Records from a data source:
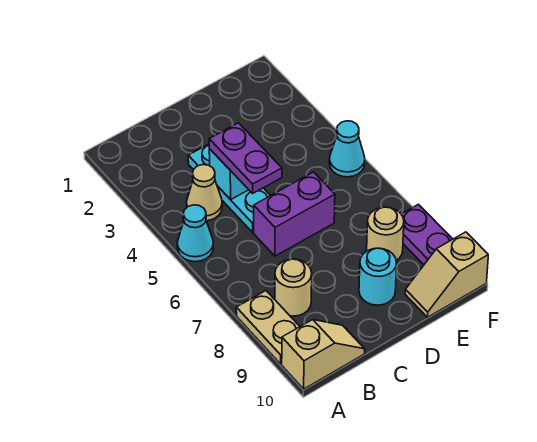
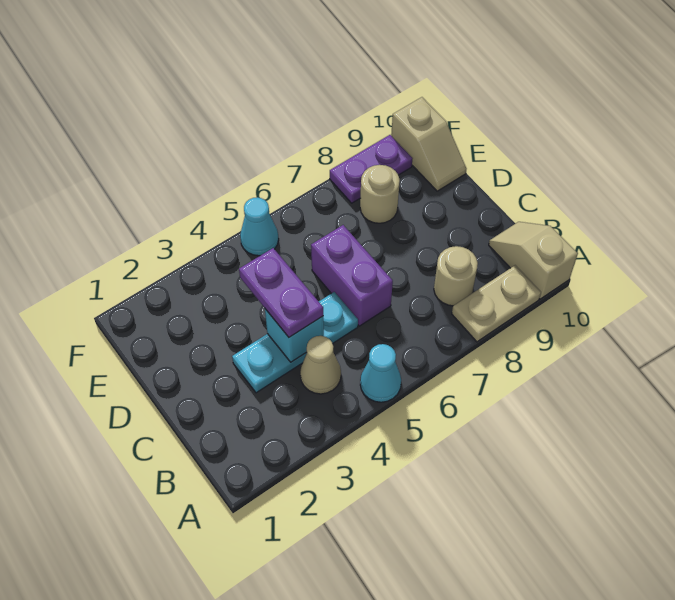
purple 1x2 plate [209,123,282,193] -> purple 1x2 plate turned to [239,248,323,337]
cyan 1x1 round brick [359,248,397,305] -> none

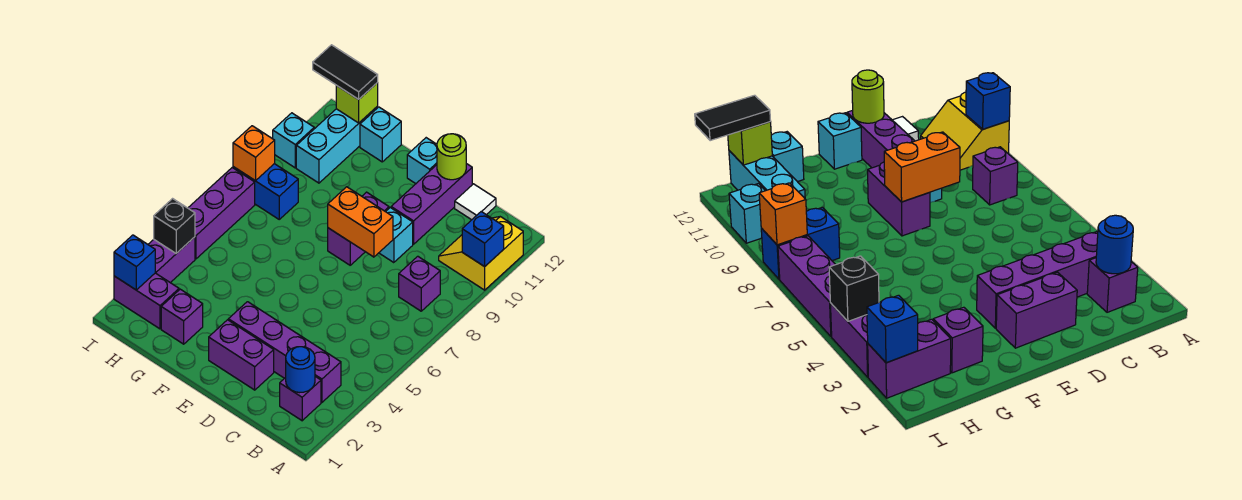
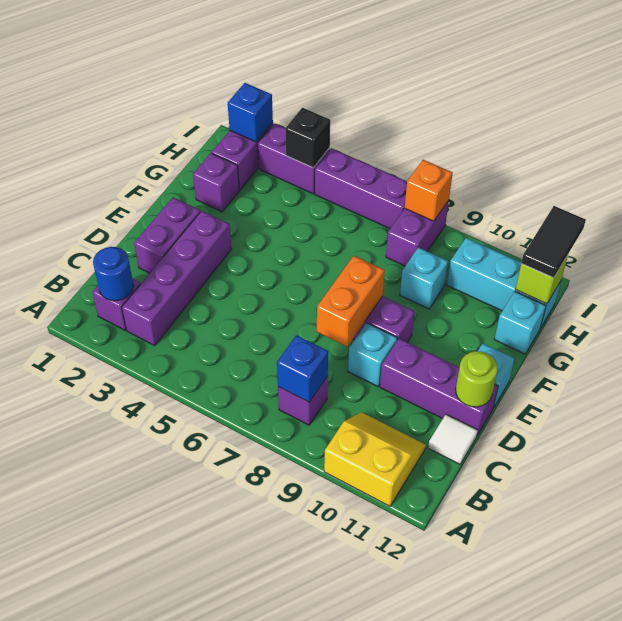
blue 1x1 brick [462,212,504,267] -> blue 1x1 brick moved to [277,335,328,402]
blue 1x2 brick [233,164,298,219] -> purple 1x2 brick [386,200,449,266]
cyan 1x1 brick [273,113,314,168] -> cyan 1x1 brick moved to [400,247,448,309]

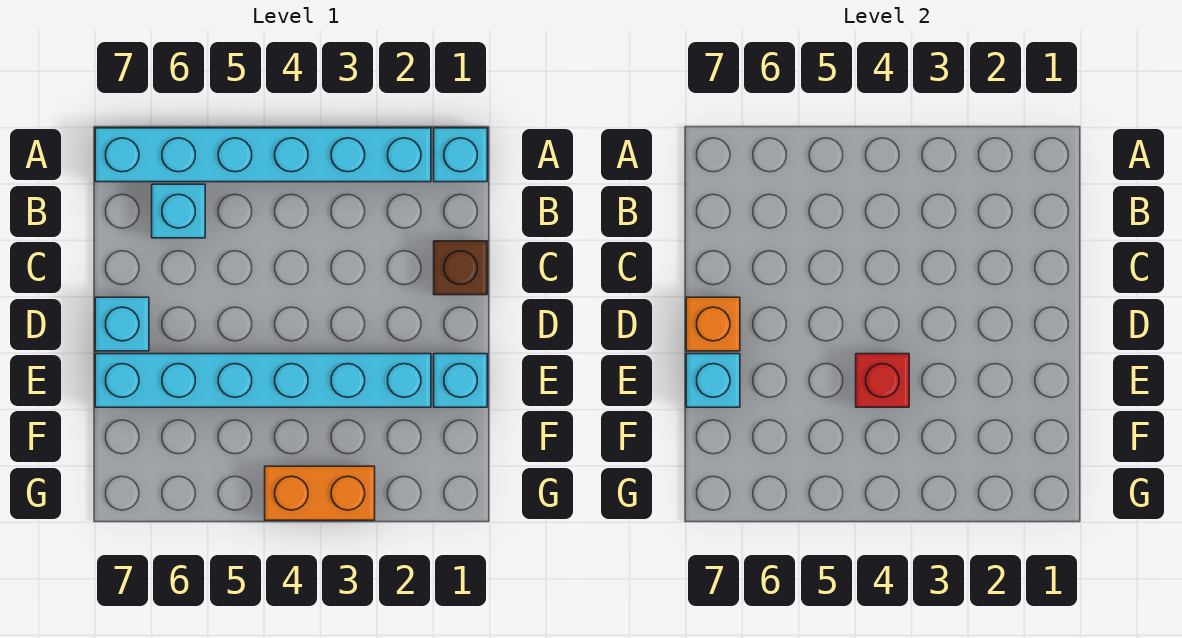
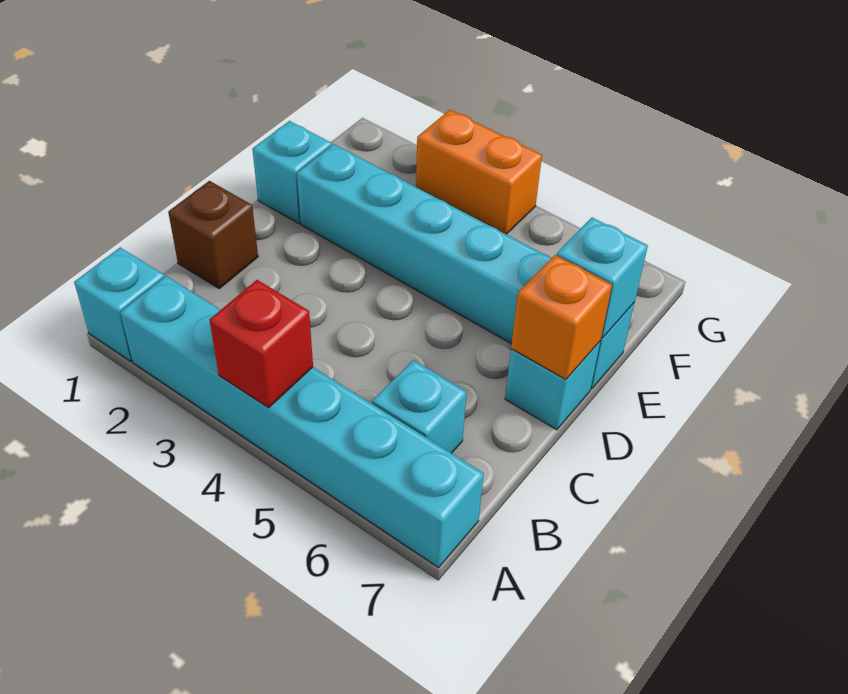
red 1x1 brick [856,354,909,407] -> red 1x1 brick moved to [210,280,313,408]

...

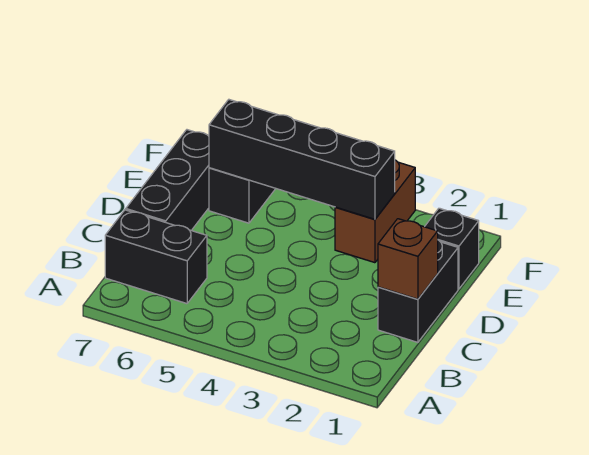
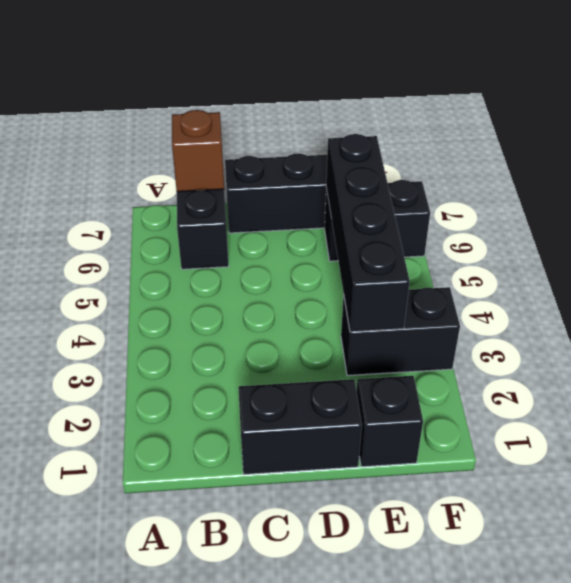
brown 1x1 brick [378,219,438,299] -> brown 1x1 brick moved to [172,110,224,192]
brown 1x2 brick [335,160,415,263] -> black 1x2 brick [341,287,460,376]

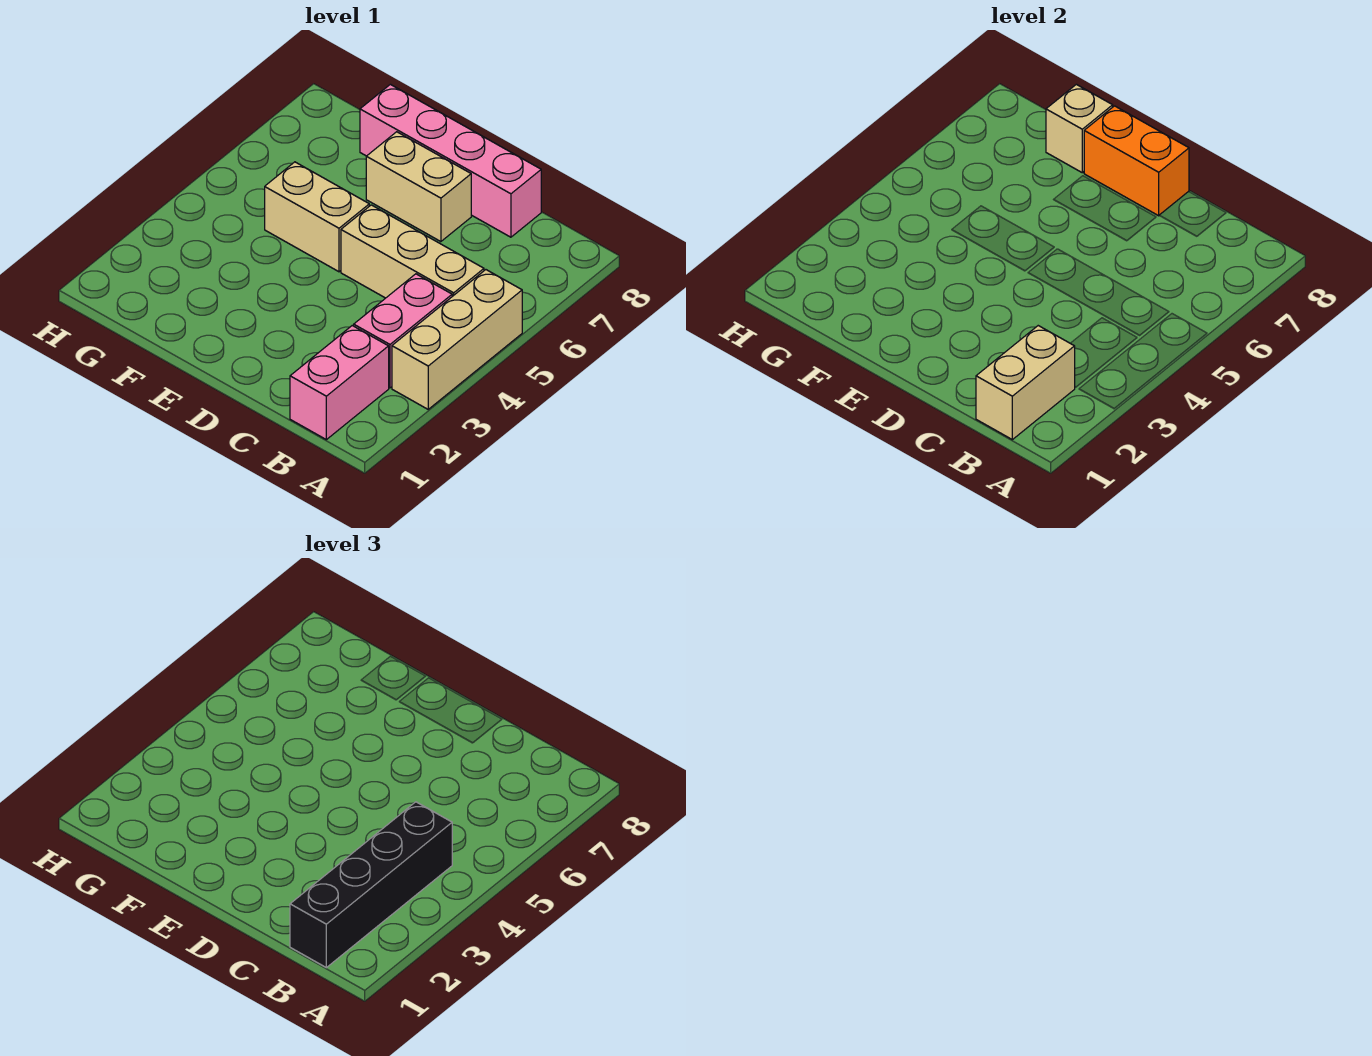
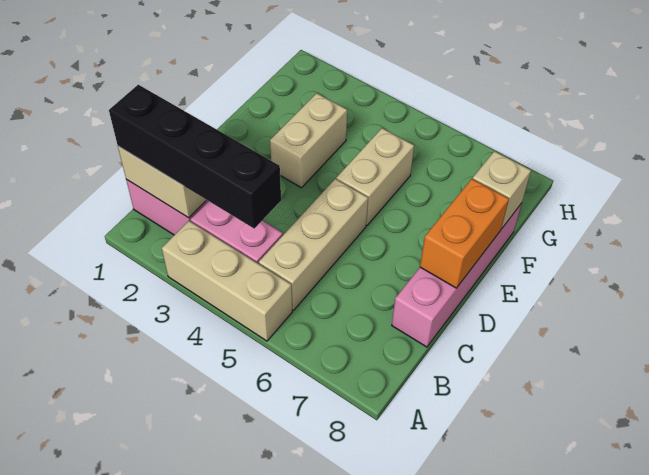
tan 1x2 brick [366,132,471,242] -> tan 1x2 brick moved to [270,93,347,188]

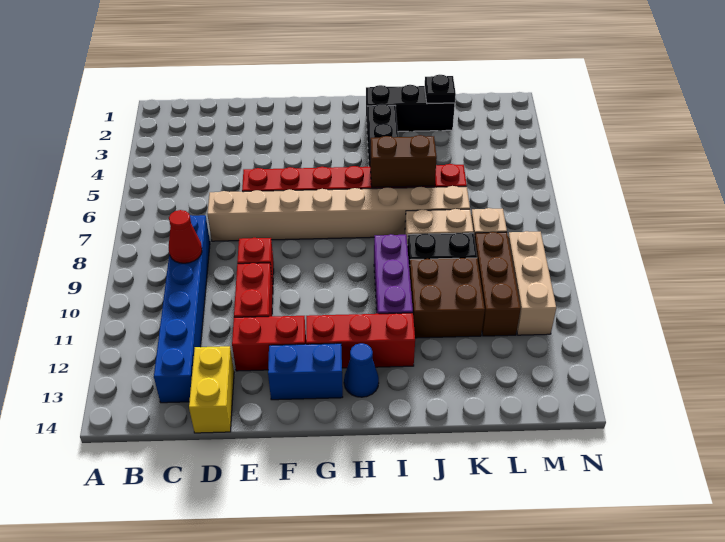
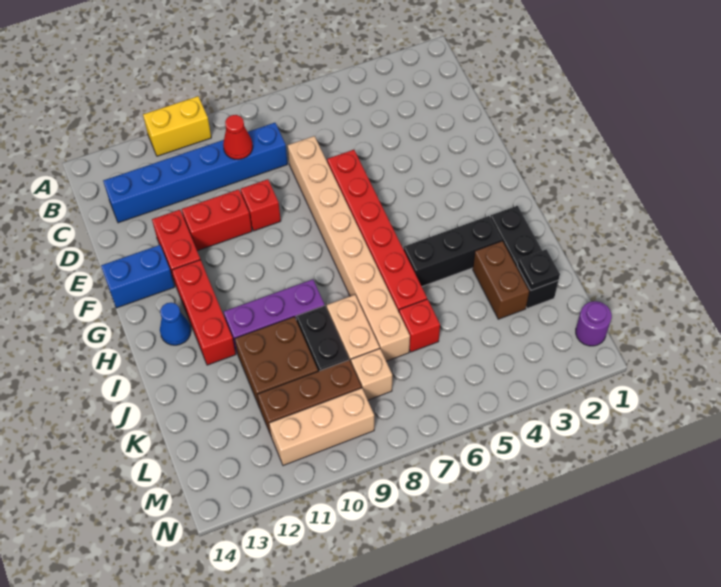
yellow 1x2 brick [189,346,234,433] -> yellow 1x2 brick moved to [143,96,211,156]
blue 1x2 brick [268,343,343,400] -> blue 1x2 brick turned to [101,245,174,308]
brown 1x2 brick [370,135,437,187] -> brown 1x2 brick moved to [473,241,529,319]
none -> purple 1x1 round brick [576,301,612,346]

...

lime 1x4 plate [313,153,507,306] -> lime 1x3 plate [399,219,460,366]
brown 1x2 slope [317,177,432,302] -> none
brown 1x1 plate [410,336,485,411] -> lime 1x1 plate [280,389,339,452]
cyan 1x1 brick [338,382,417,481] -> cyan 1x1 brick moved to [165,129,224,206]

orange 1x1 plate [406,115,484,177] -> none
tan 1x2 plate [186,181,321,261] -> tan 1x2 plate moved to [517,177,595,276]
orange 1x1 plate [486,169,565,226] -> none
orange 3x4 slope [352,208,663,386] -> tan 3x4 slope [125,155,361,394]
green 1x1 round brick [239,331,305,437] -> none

**Action item:** Reproduce exactly the lines of the data above that run from the line with "purple 1x2 plate [209,123,282,193]" down to the line with "blue 1x1 brick [462,212,504,267]", both ends included. Pictures do not belong in the copy.

**Solution for this problem:**
purple 1x2 plate [209,123,282,193] -> purple 1x2 plate turned to [239,248,323,337]
cyan 1x1 round brick [359,248,397,305] -> none

blue 1x1 brick [462,212,504,267] -> blue 1x1 brick moved to [277,335,328,402]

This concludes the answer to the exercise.